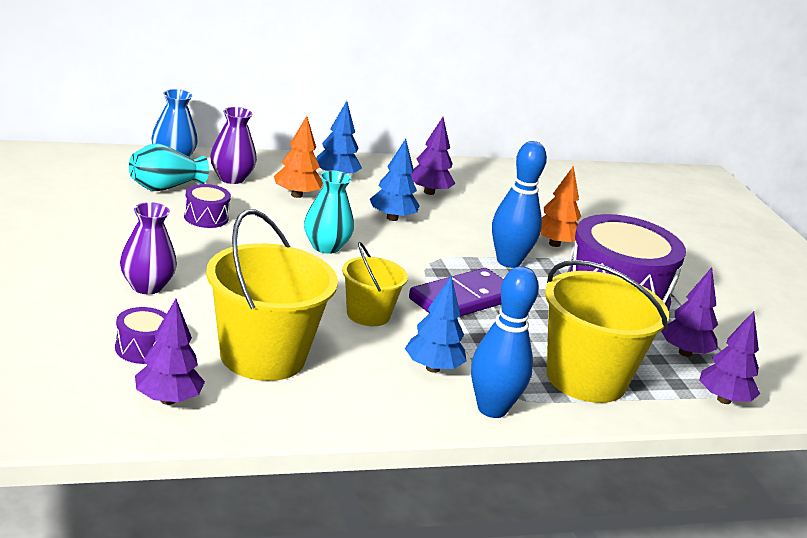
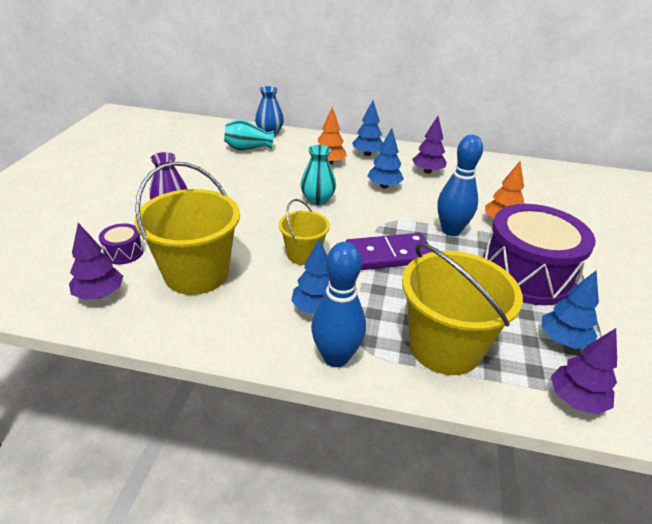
camera: 30 degrees right, 10 degrees up
purple drum [184,184,231,228] -> none
purple vase [210,107,257,184] -> none
purple tree [661,267,718,357] -> blue tree [542,271,599,349]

::::::::::

__EXERCISE DETAILS__:
Find out how many lines of the listing above include the word "purple", and give that number alone.

__RESULT__:
3